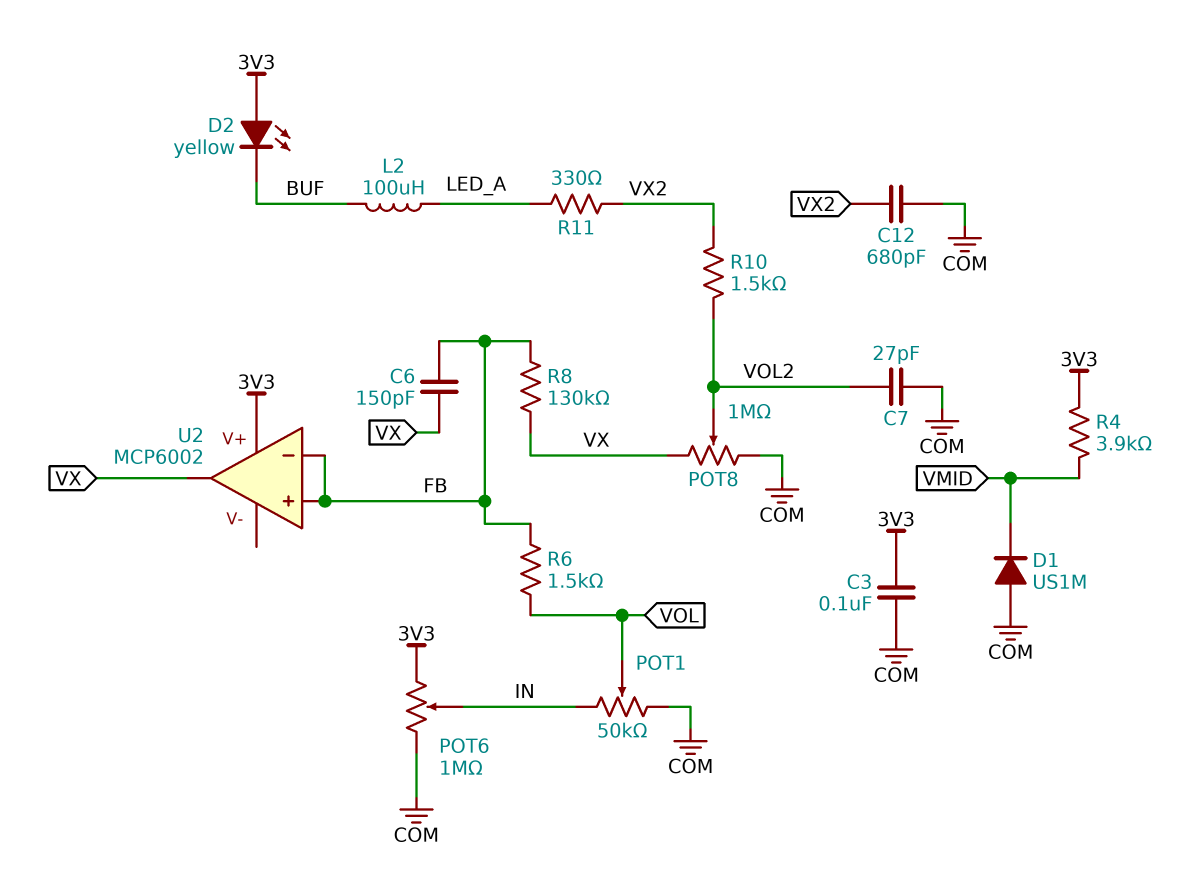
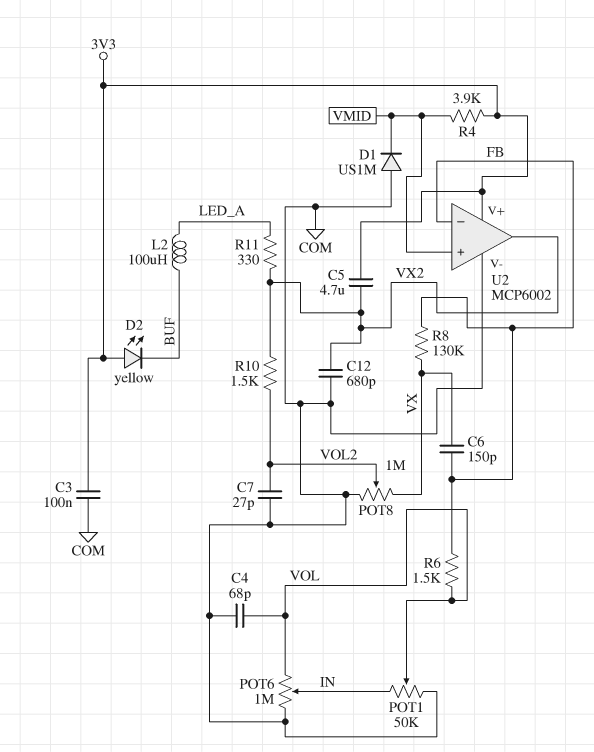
C4: none -> 68pF (COM, VOL)
C5: none -> 4.7uF (3V3, VX2)
POT6: 1M (3V3, COM, wiper IN) -> 1M (COM, VOL, wiper IN)
U2 pin V-: none -> COM
U2 pin in+: FB -> VMID
U2 pin out: VX -> VX2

-*-*-

WHAT THE TASK REQUIRES -> The entries must be written out again unchanged. Images are to be left out.

EXERCISE OUTPUT ->
C4: none -> 68pF (COM, VOL)
C5: none -> 4.7uF (3V3, VX2)
POT6: 1M (3V3, COM, wiper IN) -> 1M (COM, VOL, wiper IN)
U2 pin V-: none -> COM
U2 pin in+: FB -> VMID
U2 pin out: VX -> VX2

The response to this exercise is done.